Stored dataset items
▼

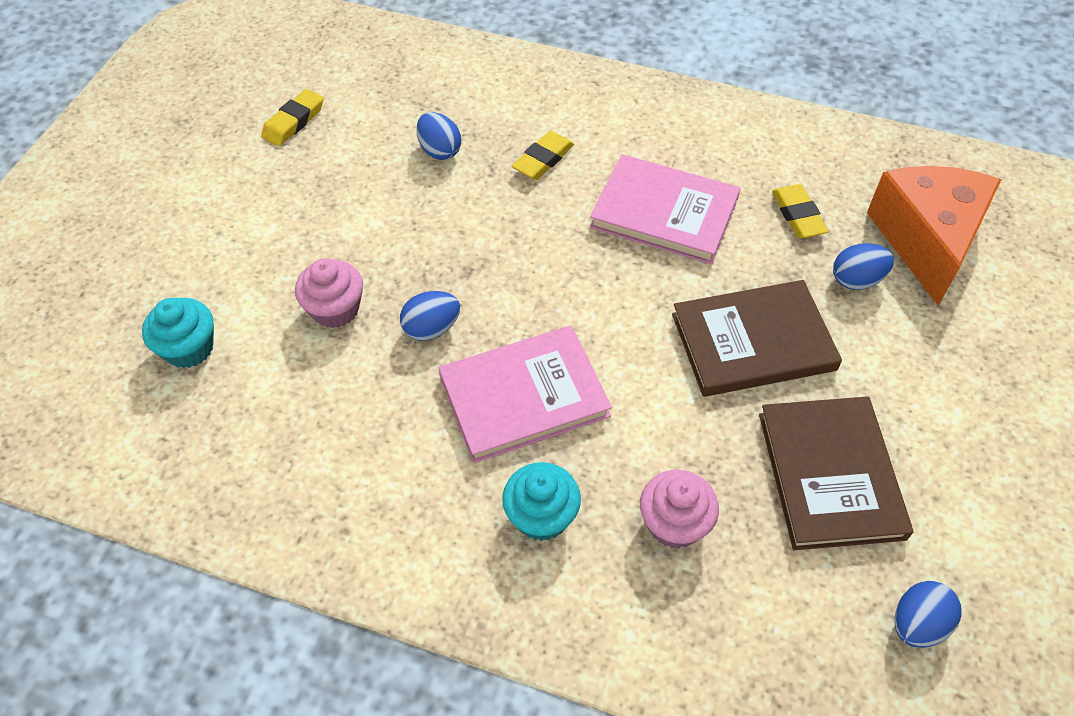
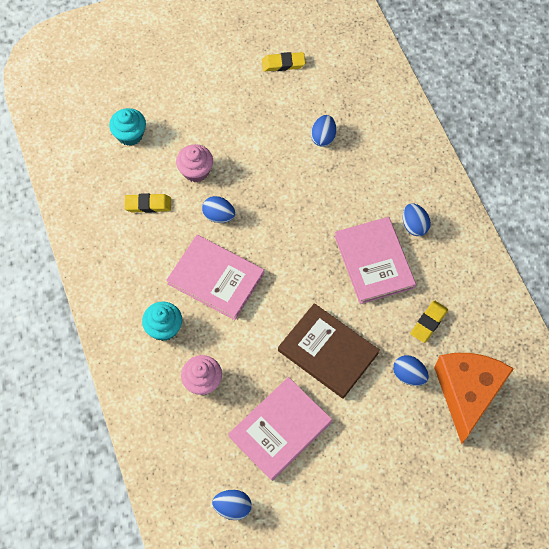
camera: 50 degrees right, 10 degrees up
(543, 159) = (359, 185): yellow eraser -> yellow eraser (148, 205)
(651, 146) = (414, 226): none -> blue egg
(830, 475) = (280, 429): brown book -> pink book
(927, 240) = (467, 393): orange cheese -> orange cheese turned 45 degrees counterclockwise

▲

THE PROBLEM: Print each of the records above exactly as written, leaving no picture in the copy.

SOLUTION BELOW:
camera: 50 degrees right, 10 degrees up
(543, 159) = (359, 185): yellow eraser -> yellow eraser (148, 205)
(651, 146) = (414, 226): none -> blue egg
(830, 475) = (280, 429): brown book -> pink book
(927, 240) = (467, 393): orange cheese -> orange cheese turned 45 degrees counterclockwise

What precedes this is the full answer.